┌──

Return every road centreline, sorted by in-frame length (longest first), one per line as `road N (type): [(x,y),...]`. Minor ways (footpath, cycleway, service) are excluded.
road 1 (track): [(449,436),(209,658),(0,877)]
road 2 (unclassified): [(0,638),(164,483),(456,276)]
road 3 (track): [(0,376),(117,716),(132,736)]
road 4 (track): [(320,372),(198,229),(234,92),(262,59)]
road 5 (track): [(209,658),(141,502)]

└──

_Your instructions_. Using the listing above, reproduce each line without omission.

_Reply_.
Return every road centreline, sorted by in-frame length (longest first), one per line as `road N (type): [(x,y),...]`. Minor ways (footpath, cycleway, service) are excluded.
road 1 (track): [(449,436),(209,658),(0,877)]
road 2 (unclassified): [(0,638),(164,483),(456,276)]
road 3 (track): [(0,376),(117,716),(132,736)]
road 4 (track): [(320,372),(198,229),(234,92),(262,59)]
road 5 (track): [(209,658),(141,502)]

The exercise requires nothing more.